> **EXERCISE AIM**
From the entries below, copy every line that has the word "brown".

> **MATERIAL SHOWN**
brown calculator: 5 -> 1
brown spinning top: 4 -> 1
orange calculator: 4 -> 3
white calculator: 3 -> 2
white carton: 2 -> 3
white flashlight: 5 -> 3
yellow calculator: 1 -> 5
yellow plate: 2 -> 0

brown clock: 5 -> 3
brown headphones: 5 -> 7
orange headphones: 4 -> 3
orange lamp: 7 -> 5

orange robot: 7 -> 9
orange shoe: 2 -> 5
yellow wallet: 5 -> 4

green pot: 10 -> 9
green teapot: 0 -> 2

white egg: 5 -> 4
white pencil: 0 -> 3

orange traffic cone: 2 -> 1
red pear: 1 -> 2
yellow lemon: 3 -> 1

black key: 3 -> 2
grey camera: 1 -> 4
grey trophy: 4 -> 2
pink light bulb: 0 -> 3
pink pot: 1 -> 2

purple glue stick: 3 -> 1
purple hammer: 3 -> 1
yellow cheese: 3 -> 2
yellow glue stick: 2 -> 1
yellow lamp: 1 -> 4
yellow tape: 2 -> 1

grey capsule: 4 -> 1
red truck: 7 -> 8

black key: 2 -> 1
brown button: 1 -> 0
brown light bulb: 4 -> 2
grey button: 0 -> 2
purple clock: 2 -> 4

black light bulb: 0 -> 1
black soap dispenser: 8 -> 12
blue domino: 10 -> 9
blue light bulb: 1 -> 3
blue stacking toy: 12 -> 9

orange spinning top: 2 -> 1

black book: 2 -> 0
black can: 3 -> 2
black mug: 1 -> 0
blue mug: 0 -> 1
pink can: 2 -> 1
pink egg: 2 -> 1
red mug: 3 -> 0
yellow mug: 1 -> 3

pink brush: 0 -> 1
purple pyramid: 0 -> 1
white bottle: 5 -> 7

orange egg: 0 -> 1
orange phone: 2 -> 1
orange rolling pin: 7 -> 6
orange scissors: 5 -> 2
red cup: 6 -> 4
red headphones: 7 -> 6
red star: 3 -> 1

> **RESPONSE AREA**
brown calculator: 5 -> 1
brown spinning top: 4 -> 1
brown clock: 5 -> 3
brown headphones: 5 -> 7
brown button: 1 -> 0
brown light bulb: 4 -> 2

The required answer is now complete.